**Exercise aim:**
Please transcribe the entries that follow exactly as they stand, skipping each picture.

Object tally comparisons:
☆ ☆ ☆ ☆ ☆
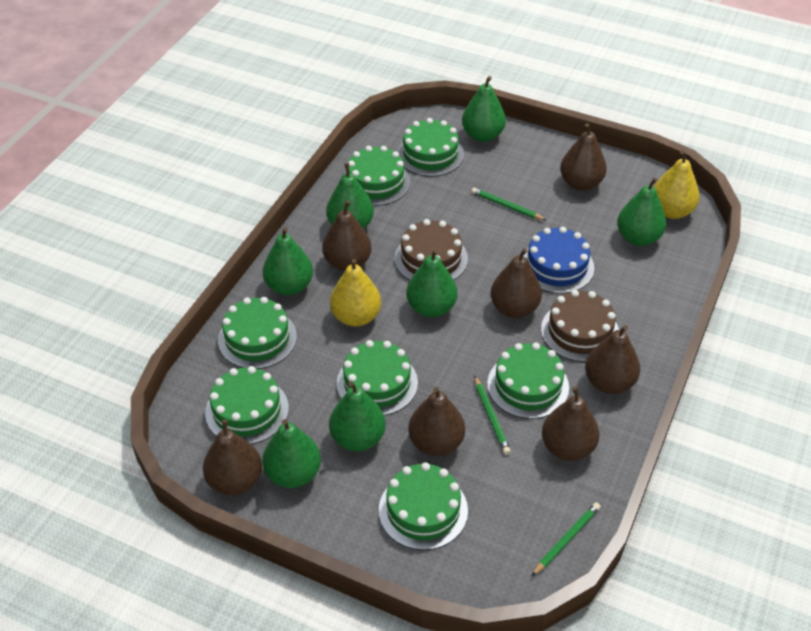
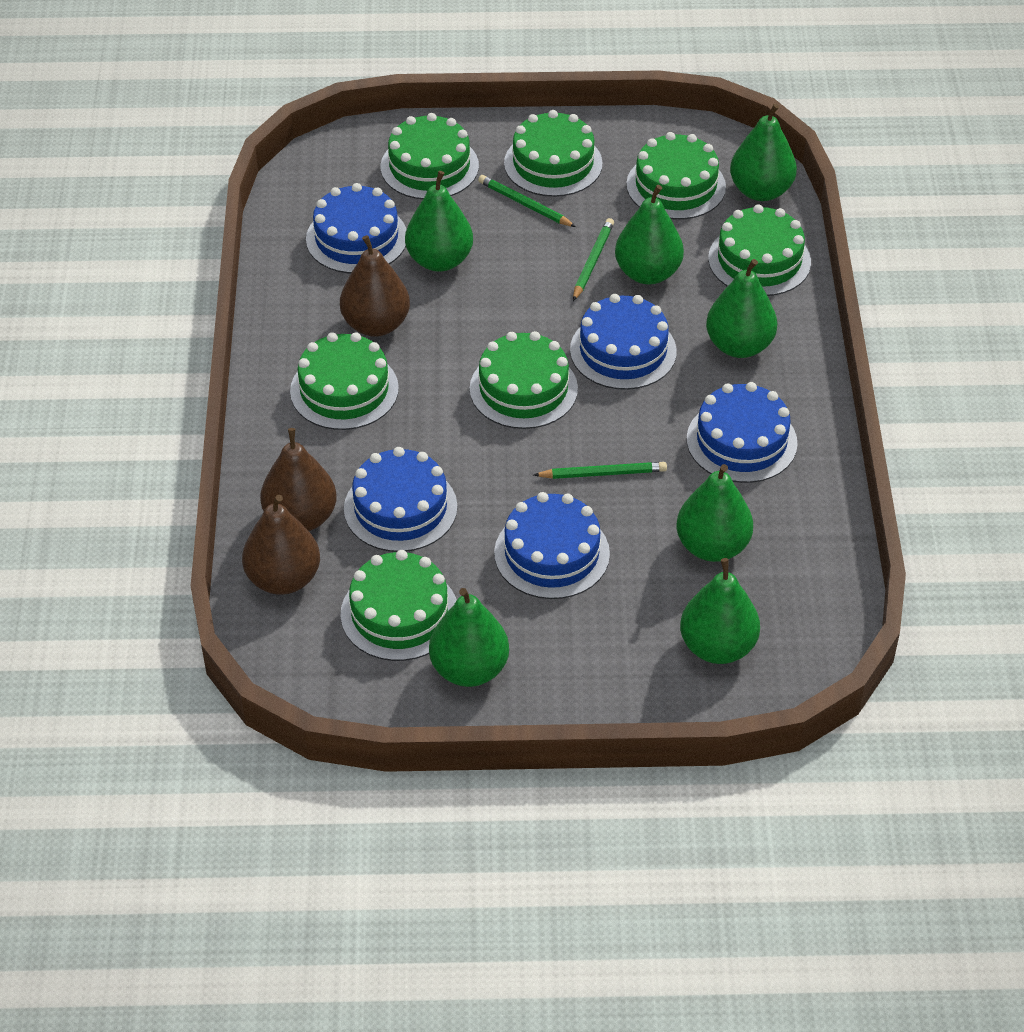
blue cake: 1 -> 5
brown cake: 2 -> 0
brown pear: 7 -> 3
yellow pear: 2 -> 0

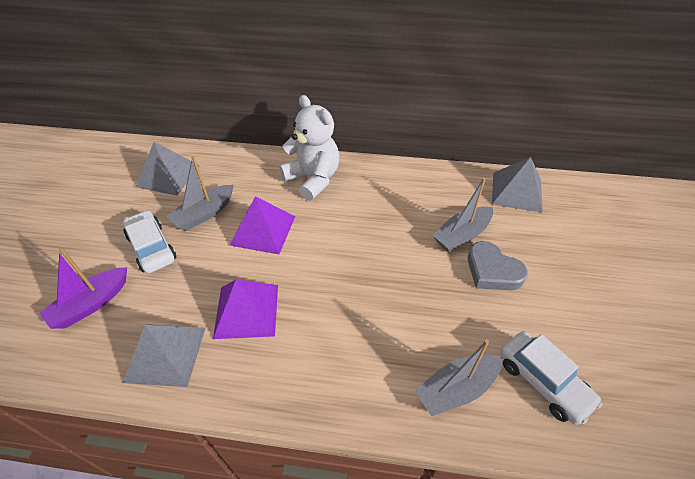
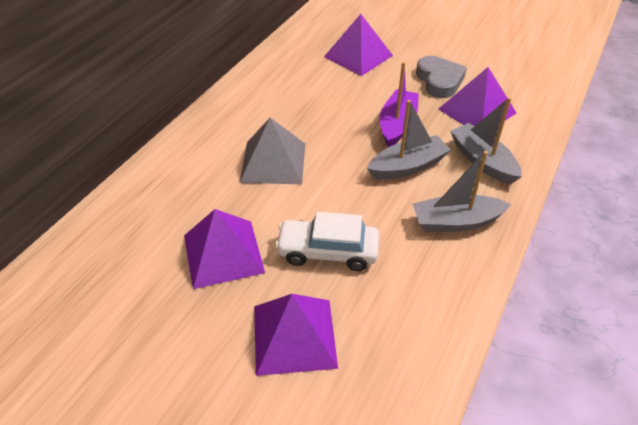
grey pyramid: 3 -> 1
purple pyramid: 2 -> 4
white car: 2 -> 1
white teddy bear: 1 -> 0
☆ ☆ ☆ ☆ ☆
**Completed task:**
blue cake: 1 -> 5
brown cake: 2 -> 0
brown pear: 7 -> 3
yellow pear: 2 -> 0

grey pyramid: 3 -> 1
purple pyramid: 2 -> 4
white car: 2 -> 1
white teddy bear: 1 -> 0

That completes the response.